— Start of Provided entries —
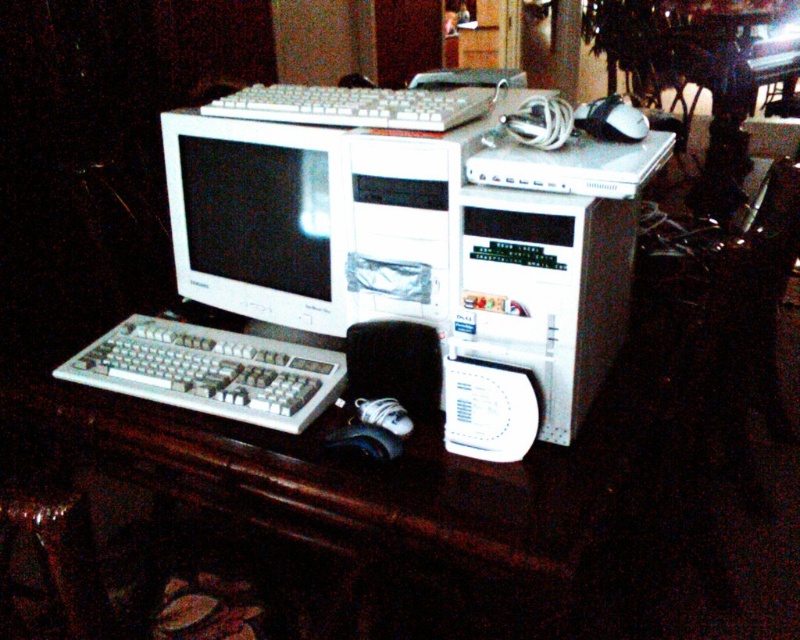
Question: Which object is farther from the camera taking this photo?

Choices:
 (A) white glossy monitor at center
 (B) white plastic keyboard at lower left
 (C) white plastic keyboard at center

Answer: (A)

Question: Is white glossy monitor at center thinner than white plastic keyboard at lower left?

Choices:
 (A) yes
 (B) no

Answer: (A)

Question: Which point is farther to the camera?

Choices:
 (A) white plastic computer tower at center
 (B) black rubber mouse at lower center
 (C) white glossy monitor at center
 (D) white plastic keyboard at center

Answer: (C)

Question: Is white plastic computer tower at center above black rubber mouse at lower center?

Choices:
 (A) yes
 (B) no

Answer: (A)

Question: Is white glossy monitor at center positioned in front of white plastic keyboard at lower left?

Choices:
 (A) no
 (B) yes

Answer: (A)

Question: Which is farther from the white glossy monitor at center?

Choices:
 (A) white plastic keyboard at center
 (B) white plastic keyboard at lower left
 (C) black rubber mouse at lower center

Answer: (C)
— End of Provided entries —
Directions for this task: Pick out each line of the records above that contains the word "camera" and copy those lines.

Solution for this task:
Question: Which object is farther from the camera taking this photo?
Question: Which point is farther to the camera?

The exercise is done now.